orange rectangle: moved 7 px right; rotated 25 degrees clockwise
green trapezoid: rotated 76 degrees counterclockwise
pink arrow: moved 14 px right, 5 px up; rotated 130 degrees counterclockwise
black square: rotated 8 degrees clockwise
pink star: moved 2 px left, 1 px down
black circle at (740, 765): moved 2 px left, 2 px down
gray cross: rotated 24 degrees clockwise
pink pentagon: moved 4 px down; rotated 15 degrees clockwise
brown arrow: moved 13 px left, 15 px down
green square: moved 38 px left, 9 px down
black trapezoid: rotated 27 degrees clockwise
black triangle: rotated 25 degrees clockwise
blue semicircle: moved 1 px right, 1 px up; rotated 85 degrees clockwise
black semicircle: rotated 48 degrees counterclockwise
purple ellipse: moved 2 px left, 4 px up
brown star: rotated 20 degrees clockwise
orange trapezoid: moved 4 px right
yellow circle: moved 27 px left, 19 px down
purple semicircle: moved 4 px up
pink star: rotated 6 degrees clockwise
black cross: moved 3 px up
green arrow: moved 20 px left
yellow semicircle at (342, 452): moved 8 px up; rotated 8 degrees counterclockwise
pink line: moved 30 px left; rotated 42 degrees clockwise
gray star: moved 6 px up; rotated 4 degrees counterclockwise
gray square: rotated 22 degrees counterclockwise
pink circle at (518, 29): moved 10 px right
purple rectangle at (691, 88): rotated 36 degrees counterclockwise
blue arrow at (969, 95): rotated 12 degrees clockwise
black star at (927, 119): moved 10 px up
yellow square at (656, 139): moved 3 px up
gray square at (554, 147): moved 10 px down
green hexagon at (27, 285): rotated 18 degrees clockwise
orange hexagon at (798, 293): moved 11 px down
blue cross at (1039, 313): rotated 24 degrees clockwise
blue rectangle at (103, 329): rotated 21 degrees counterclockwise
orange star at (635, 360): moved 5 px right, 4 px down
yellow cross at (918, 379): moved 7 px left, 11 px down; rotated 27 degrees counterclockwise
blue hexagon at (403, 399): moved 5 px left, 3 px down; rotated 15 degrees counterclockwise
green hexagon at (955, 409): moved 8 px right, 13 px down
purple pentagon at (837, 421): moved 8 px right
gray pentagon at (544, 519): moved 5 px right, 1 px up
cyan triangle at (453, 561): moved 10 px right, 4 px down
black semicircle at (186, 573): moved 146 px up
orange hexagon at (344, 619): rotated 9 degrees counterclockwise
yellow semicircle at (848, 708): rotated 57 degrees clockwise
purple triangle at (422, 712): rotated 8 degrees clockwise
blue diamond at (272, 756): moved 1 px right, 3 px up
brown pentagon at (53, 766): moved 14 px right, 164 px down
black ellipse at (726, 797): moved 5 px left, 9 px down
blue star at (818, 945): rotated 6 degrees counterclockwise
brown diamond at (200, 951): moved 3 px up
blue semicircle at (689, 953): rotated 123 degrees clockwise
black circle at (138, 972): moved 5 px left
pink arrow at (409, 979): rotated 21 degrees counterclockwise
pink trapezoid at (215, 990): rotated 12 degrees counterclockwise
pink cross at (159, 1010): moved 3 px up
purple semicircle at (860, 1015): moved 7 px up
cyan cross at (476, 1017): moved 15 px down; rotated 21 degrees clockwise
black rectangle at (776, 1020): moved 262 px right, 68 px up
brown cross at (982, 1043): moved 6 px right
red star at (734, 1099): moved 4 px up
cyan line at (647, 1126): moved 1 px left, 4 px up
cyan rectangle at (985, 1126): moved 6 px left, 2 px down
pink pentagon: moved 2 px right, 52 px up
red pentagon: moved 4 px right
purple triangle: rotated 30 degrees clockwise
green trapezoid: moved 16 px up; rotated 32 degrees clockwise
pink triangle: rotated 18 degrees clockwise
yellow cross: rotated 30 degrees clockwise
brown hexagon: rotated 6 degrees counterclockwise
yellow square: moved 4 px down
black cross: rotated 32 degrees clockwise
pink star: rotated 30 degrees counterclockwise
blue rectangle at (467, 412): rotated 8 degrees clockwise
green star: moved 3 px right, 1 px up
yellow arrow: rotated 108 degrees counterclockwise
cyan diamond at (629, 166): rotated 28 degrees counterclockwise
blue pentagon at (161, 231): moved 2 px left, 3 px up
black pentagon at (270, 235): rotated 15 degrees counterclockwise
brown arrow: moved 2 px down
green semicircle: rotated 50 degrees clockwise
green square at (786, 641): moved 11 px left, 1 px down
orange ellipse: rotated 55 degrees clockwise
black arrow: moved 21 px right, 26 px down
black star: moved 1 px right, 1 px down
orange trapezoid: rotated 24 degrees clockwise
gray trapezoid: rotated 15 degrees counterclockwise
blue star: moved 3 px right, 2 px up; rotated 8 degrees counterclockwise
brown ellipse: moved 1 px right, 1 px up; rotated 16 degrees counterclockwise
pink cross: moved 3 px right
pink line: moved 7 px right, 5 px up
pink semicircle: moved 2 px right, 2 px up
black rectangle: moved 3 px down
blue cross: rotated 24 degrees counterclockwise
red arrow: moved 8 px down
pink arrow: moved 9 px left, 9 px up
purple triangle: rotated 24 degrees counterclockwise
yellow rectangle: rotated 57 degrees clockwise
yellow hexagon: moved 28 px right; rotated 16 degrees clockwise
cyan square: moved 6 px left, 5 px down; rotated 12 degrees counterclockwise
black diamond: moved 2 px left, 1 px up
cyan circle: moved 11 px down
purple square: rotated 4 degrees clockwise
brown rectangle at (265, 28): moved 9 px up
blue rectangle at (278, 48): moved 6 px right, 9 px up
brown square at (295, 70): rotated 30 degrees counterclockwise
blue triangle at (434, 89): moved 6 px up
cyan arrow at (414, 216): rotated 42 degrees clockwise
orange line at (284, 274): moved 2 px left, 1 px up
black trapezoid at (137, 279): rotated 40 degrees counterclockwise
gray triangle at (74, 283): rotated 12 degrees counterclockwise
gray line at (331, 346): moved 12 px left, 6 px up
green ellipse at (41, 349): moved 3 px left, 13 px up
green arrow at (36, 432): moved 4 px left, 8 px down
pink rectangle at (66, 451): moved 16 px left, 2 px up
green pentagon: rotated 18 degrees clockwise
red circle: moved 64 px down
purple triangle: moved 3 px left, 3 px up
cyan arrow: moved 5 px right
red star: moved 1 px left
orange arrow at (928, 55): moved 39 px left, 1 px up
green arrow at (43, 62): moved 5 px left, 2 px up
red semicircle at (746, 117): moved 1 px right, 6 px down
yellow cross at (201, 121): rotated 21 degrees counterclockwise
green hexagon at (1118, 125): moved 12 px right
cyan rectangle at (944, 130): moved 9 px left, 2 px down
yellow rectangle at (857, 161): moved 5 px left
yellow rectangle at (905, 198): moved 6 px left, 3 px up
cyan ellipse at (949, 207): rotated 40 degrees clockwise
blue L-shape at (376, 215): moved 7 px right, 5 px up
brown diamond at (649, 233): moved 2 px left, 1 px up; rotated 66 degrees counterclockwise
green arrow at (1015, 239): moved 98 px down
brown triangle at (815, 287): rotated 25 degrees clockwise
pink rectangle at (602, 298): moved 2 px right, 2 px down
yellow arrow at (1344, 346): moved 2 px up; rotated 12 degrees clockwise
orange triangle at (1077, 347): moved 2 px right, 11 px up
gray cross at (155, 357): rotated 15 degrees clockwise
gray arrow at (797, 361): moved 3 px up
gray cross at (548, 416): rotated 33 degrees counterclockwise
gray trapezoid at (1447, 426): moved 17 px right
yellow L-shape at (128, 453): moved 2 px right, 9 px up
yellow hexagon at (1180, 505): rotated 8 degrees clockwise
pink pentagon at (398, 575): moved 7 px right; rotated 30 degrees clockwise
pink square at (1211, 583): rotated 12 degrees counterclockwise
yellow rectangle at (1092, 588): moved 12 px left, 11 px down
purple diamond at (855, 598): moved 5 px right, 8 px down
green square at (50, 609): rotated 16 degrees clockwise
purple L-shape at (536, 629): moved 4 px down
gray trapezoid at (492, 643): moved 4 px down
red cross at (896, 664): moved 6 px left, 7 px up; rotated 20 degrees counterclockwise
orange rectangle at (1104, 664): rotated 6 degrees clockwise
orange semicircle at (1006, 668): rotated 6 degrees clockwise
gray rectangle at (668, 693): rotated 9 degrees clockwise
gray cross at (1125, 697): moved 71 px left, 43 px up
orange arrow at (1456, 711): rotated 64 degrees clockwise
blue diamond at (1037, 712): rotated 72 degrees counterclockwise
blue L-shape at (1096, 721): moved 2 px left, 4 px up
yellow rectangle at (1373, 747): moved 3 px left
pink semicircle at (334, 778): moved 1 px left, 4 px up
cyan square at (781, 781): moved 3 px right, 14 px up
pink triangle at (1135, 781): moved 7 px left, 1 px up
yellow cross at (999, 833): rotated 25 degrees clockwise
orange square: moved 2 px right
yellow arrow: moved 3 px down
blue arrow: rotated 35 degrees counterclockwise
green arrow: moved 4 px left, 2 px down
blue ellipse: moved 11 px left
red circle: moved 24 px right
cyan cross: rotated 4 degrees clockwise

▶ [What you are asked to do]
Which of the lines in the material carry the string "purple"? Pull them out.

▶ [Output below]
purple ellipse: moved 2 px left, 4 px up
purple semicircle: moved 4 px up
purple rectangle at (691, 88): rotated 36 degrees counterclockwise
purple pentagon at (837, 421): moved 8 px right
purple triangle at (422, 712): rotated 8 degrees clockwise
purple semicircle at (860, 1015): moved 7 px up
purple triangle: rotated 30 degrees clockwise
purple triangle: rotated 24 degrees counterclockwise
purple square: rotated 4 degrees clockwise
purple triangle: moved 3 px left, 3 px up
purple diamond at (855, 598): moved 5 px right, 8 px down
purple L-shape at (536, 629): moved 4 px down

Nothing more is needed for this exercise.